- _What is required_:
Make an exact copy of the records, with the images left out.
#### Data records ####
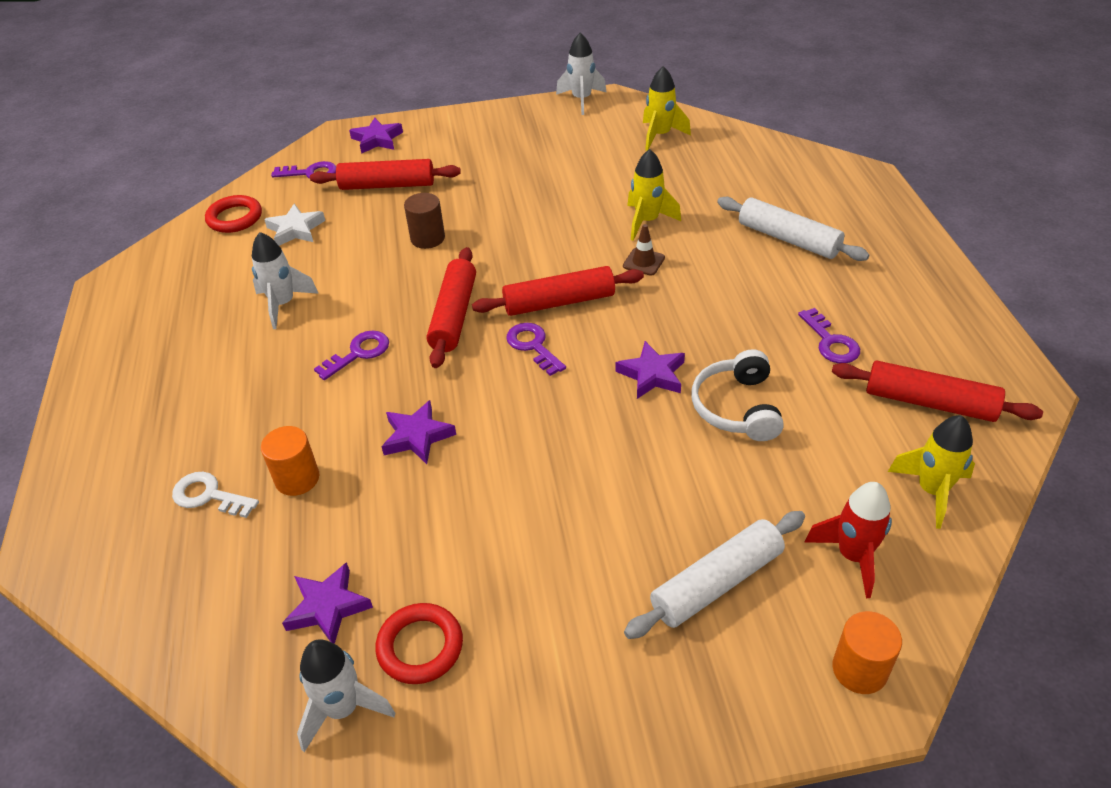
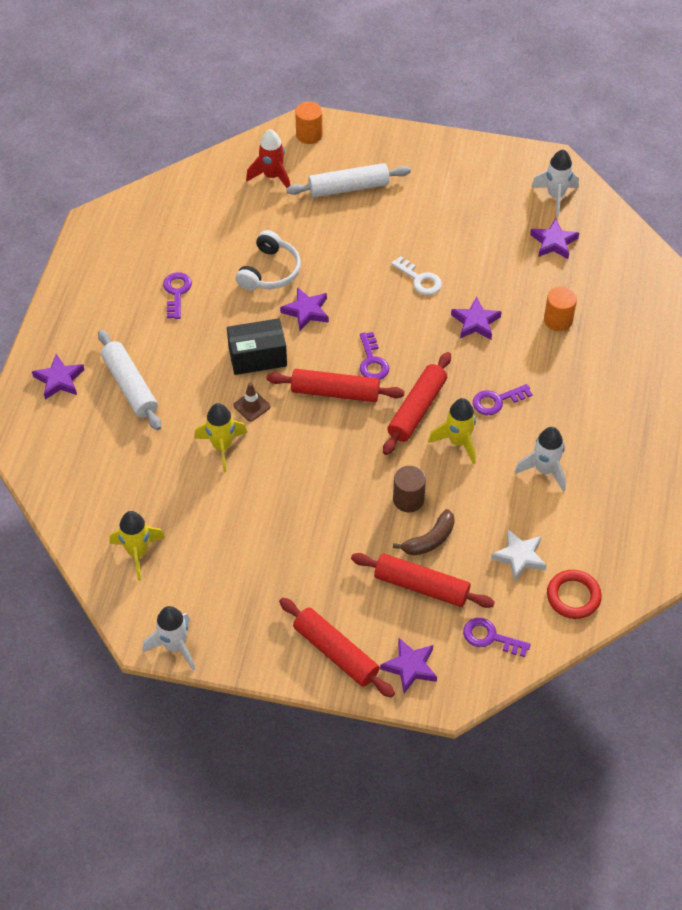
camera: 160 degrees left, 10 degrees up
white key [172,472,259,518] -> white key moved to [391,256,442,295]
red ring [375,603,463,684] -> none
red rolling pin [832,361,1043,422] -> red rolling pin moved to [279,598,395,698]
yellow rocket [888,415,975,529] -> yellow rocket moved to [428,398,476,464]
none -> purple star [32,354,84,400]
none -> black box [227,318,287,375]
none -> brown banana [393,509,455,556]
####
- _The completed task_:
camera: 160 degrees left, 10 degrees up
white key [172,472,259,518] -> white key moved to [391,256,442,295]
red ring [375,603,463,684] -> none
red rolling pin [832,361,1043,422] -> red rolling pin moved to [279,598,395,698]
yellow rocket [888,415,975,529] -> yellow rocket moved to [428,398,476,464]
none -> purple star [32,354,84,400]
none -> black box [227,318,287,375]
none -> brown banana [393,509,455,556]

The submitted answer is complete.